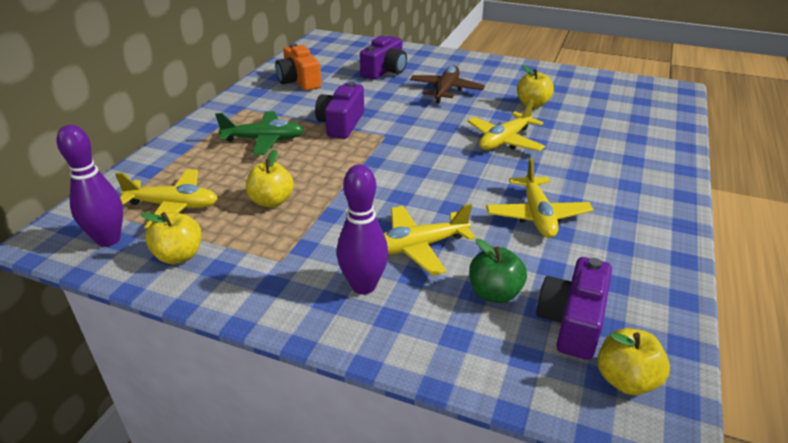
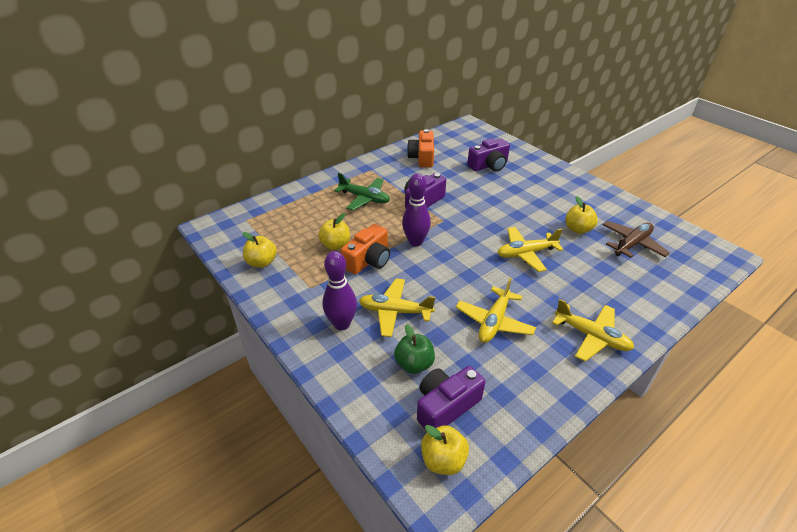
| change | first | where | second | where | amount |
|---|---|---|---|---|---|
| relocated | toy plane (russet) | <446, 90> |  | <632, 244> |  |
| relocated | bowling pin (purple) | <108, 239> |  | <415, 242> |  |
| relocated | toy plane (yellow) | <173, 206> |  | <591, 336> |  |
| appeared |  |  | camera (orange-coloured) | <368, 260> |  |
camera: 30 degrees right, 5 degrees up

ASSIGNED TASK: Repeat the lines above, from the one containing "camera (orange-coloured) |" to the final line, word for word and with nothing else.

EXERCISE SOLUTION:
| appeared |  |  | camera (orange-coloured) | <368, 260> |  |
camera: 30 degrees right, 5 degrees up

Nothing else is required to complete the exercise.